### Problem to work on
Set down the entries below exactly; drop the pictures.

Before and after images
<<<<
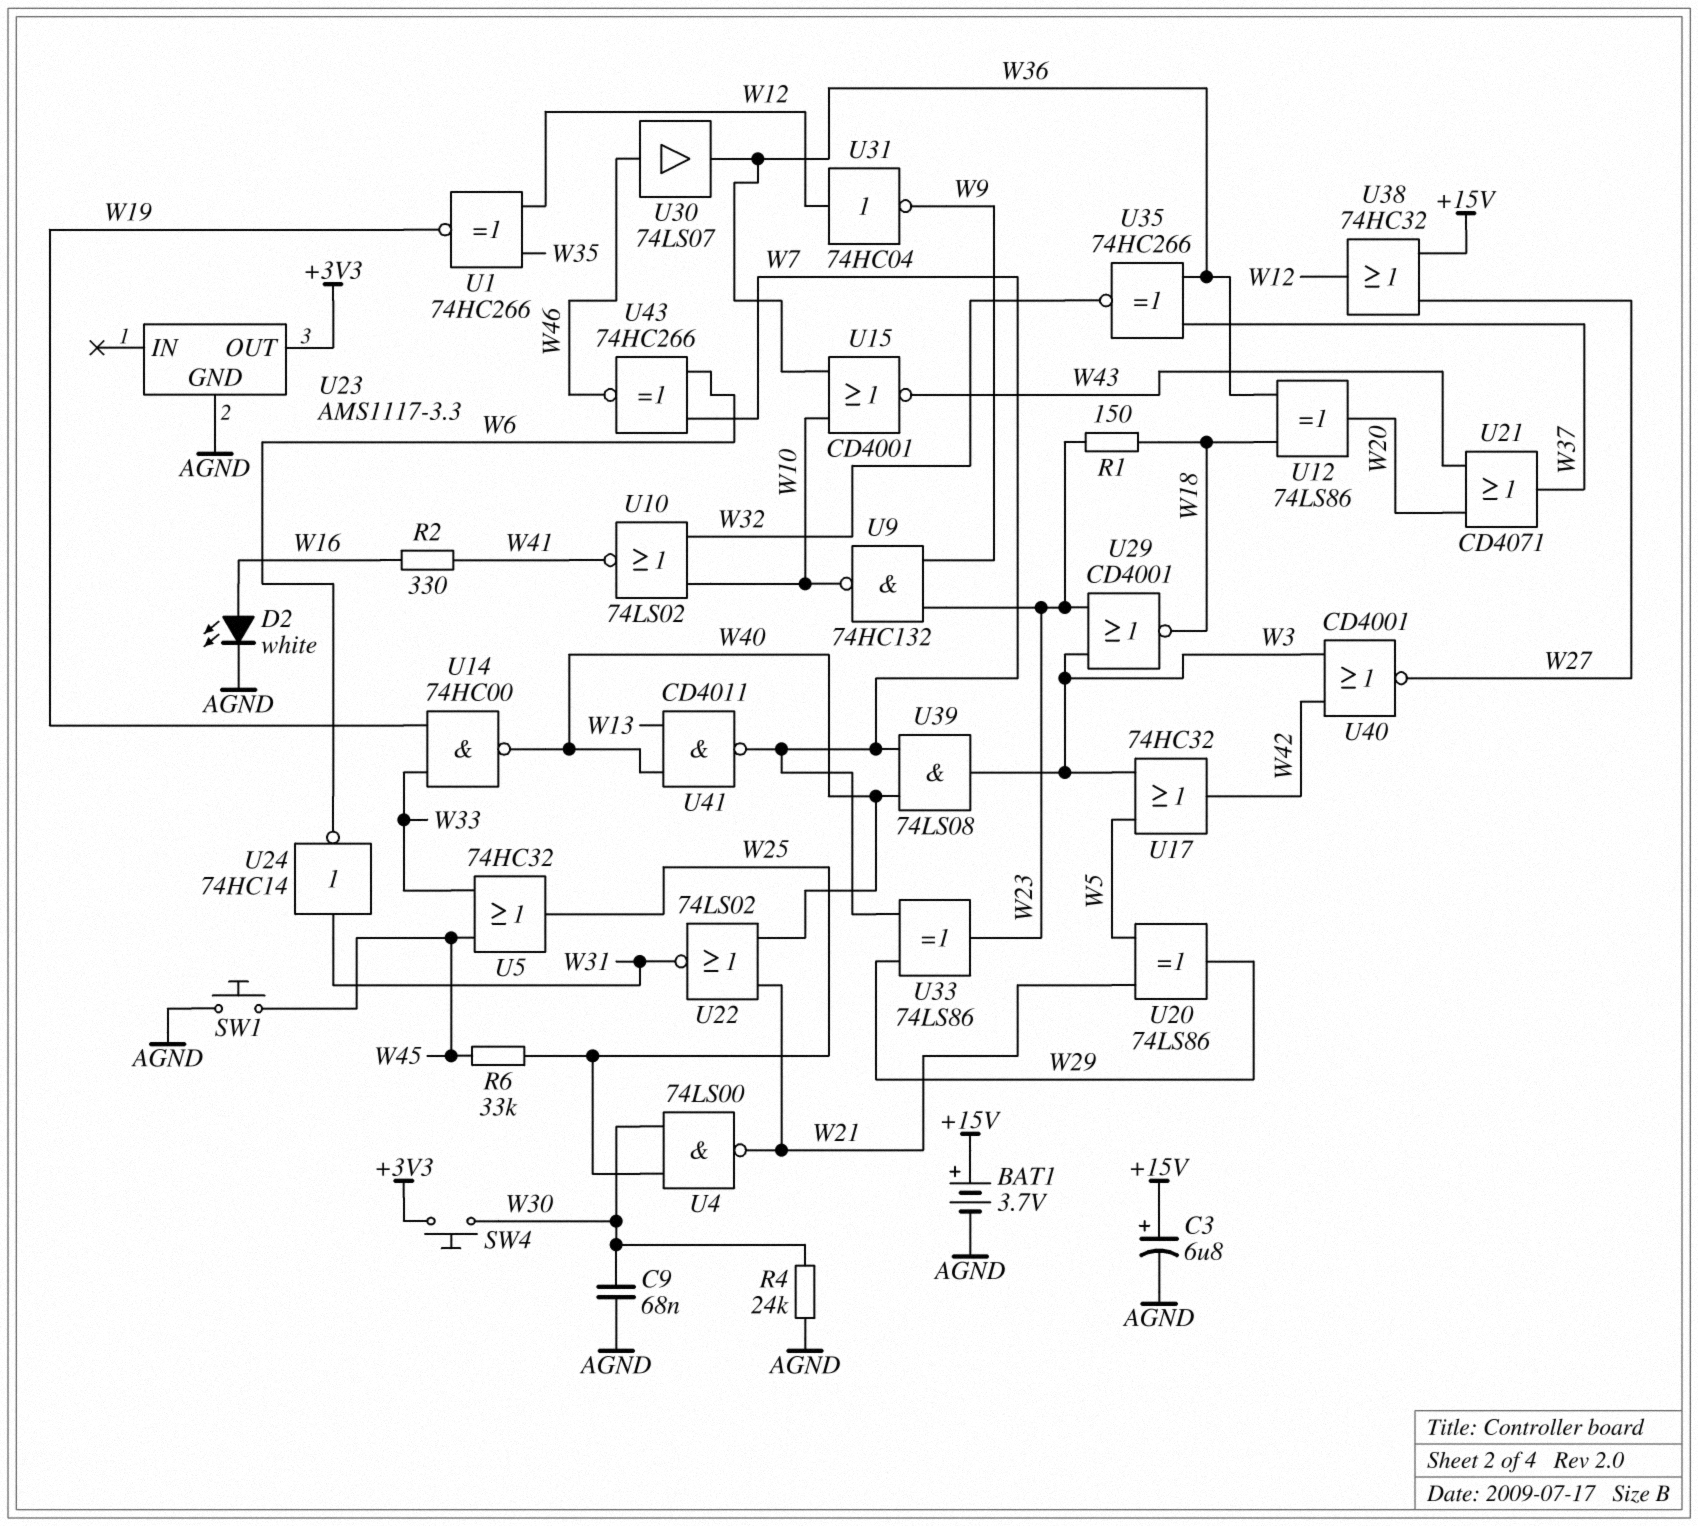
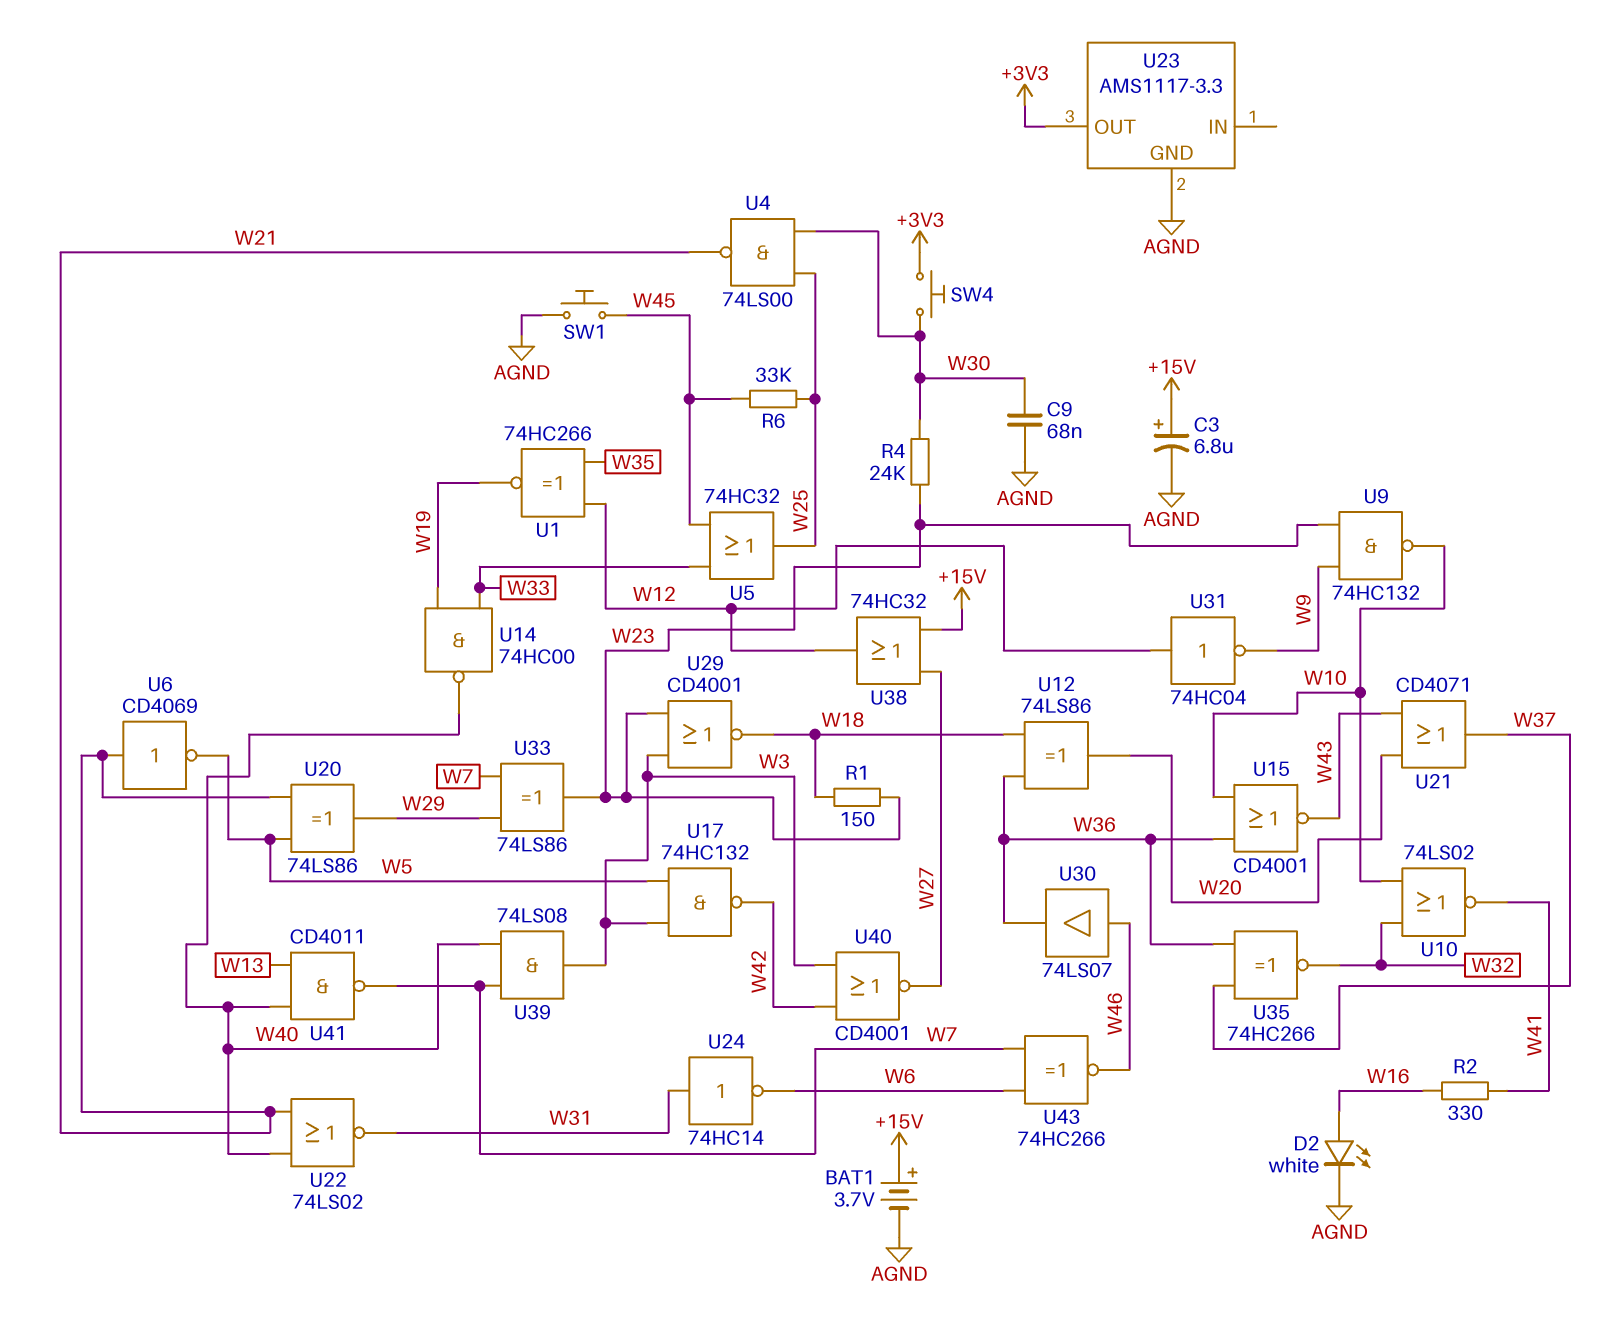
R4: 24k (AGND, W30) -> 24k (W23, W30)
U6: none -> NOT CD4069 (in W21, out W5)
U17: OR 74HC32 (in W3, in W5, out W42) -> NAND 74HC132 (in W3, in W5, out W42)

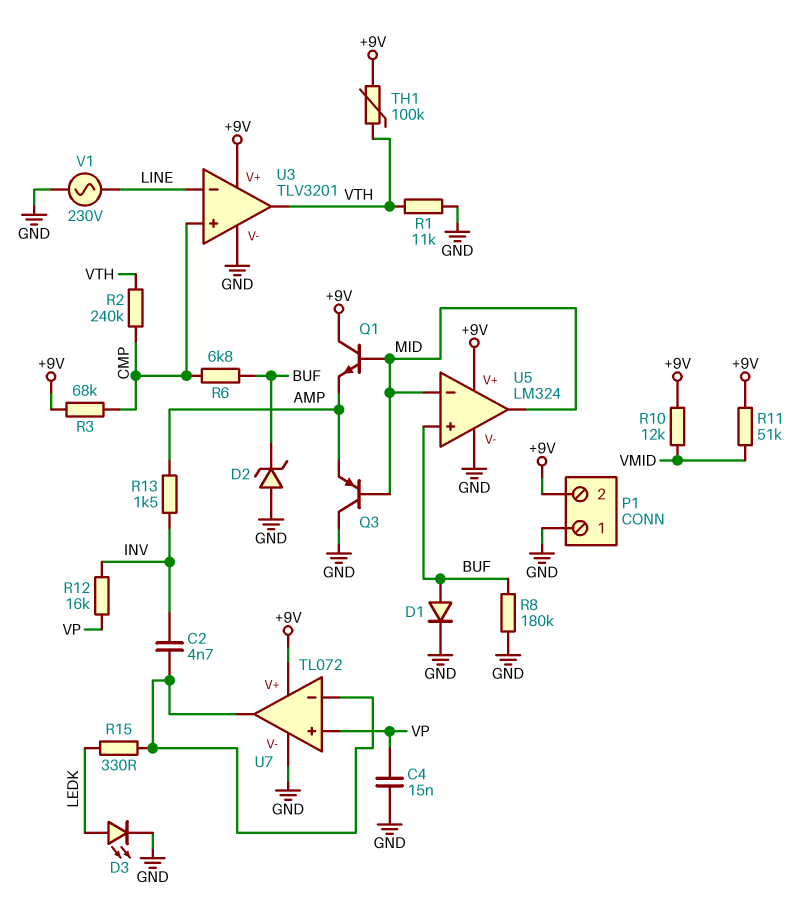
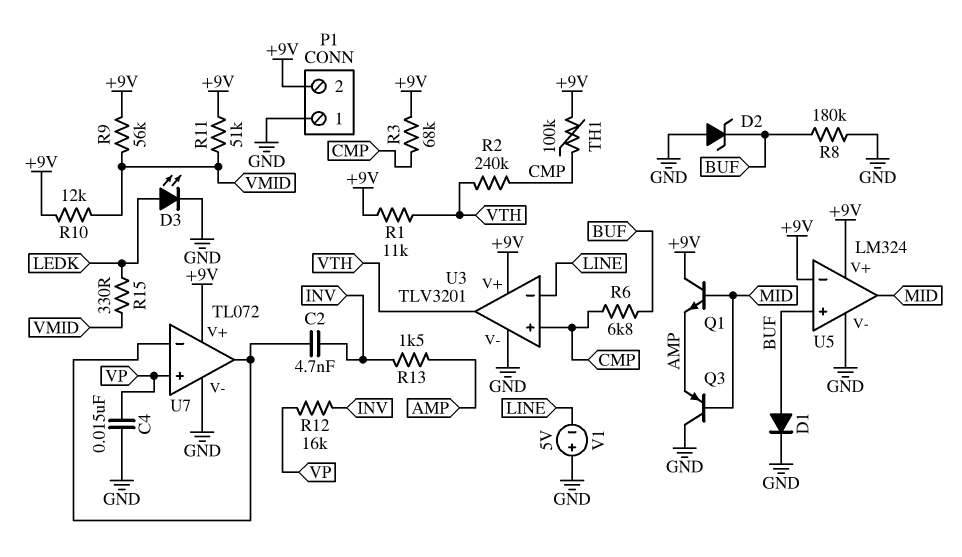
R1: 11k (GND, VTH) -> 11k (+9V, VTH)
R9: none -> 56k (+9V, VMID)
R15: 330 (LEDK, U7/in-) -> 330 (LEDK, VMID)
TH1: 100k (+9V, VTH) -> 100k (+9V, CMP)
U5 pin in-: MID -> +9V
V1: AC 230V (GND, LINE) -> 5V (plus GND, minus LINE)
>>>>
### Response to this exercise
R4: 24k (AGND, W30) -> 24k (W23, W30)
U6: none -> NOT CD4069 (in W21, out W5)
U17: OR 74HC32 (in W3, in W5, out W42) -> NAND 74HC132 (in W3, in W5, out W42)

R1: 11k (GND, VTH) -> 11k (+9V, VTH)
R9: none -> 56k (+9V, VMID)
R15: 330 (LEDK, U7/in-) -> 330 (LEDK, VMID)
TH1: 100k (+9V, VTH) -> 100k (+9V, CMP)
U5 pin in-: MID -> +9V
V1: AC 230V (GND, LINE) -> 5V (plus GND, minus LINE)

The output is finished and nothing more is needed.